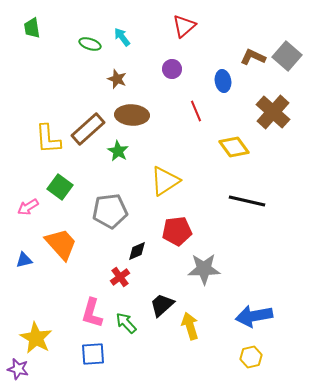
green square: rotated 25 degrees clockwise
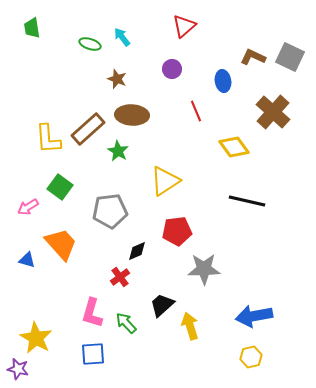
gray square: moved 3 px right, 1 px down; rotated 16 degrees counterclockwise
blue triangle: moved 3 px right; rotated 30 degrees clockwise
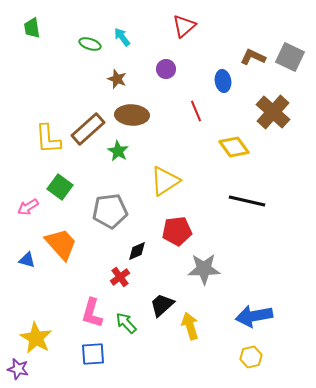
purple circle: moved 6 px left
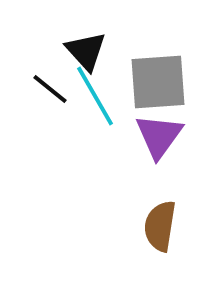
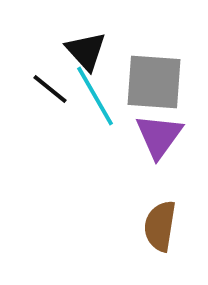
gray square: moved 4 px left; rotated 8 degrees clockwise
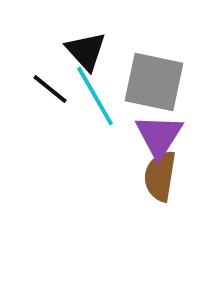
gray square: rotated 8 degrees clockwise
purple triangle: rotated 4 degrees counterclockwise
brown semicircle: moved 50 px up
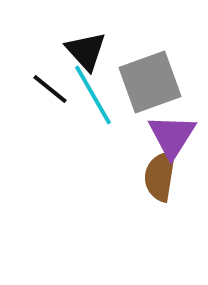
gray square: moved 4 px left; rotated 32 degrees counterclockwise
cyan line: moved 2 px left, 1 px up
purple triangle: moved 13 px right
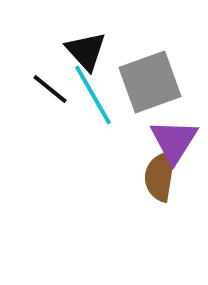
purple triangle: moved 2 px right, 5 px down
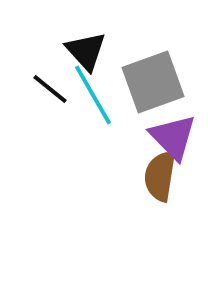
gray square: moved 3 px right
purple triangle: moved 1 px left, 4 px up; rotated 16 degrees counterclockwise
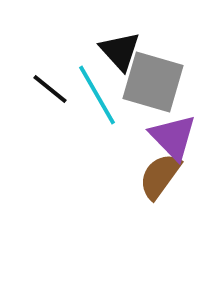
black triangle: moved 34 px right
gray square: rotated 36 degrees clockwise
cyan line: moved 4 px right
brown semicircle: rotated 27 degrees clockwise
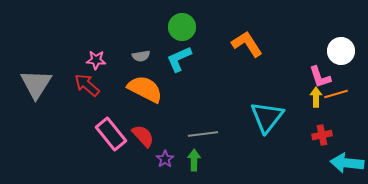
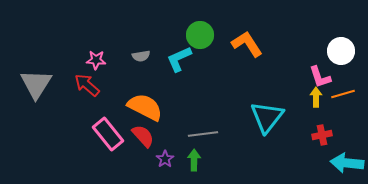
green circle: moved 18 px right, 8 px down
orange semicircle: moved 18 px down
orange line: moved 7 px right
pink rectangle: moved 3 px left
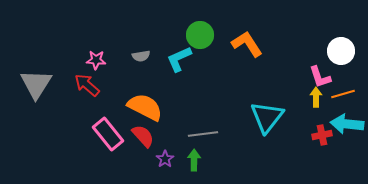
cyan arrow: moved 39 px up
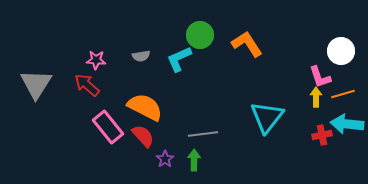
pink rectangle: moved 7 px up
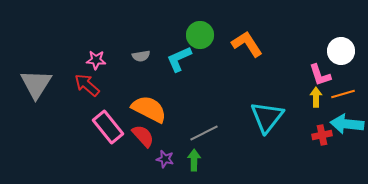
pink L-shape: moved 2 px up
orange semicircle: moved 4 px right, 2 px down
gray line: moved 1 px right, 1 px up; rotated 20 degrees counterclockwise
purple star: rotated 24 degrees counterclockwise
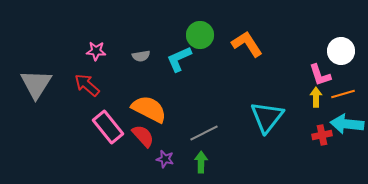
pink star: moved 9 px up
green arrow: moved 7 px right, 2 px down
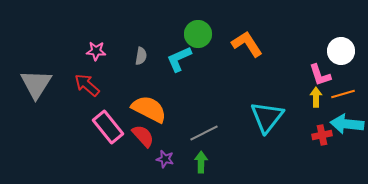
green circle: moved 2 px left, 1 px up
gray semicircle: rotated 72 degrees counterclockwise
________________________________________
* Problem to work on
Identify each line in the records above that contains the word "rectangle", and copy those lines.

* Output below
pink rectangle: moved 3 px left
pink rectangle: moved 7 px up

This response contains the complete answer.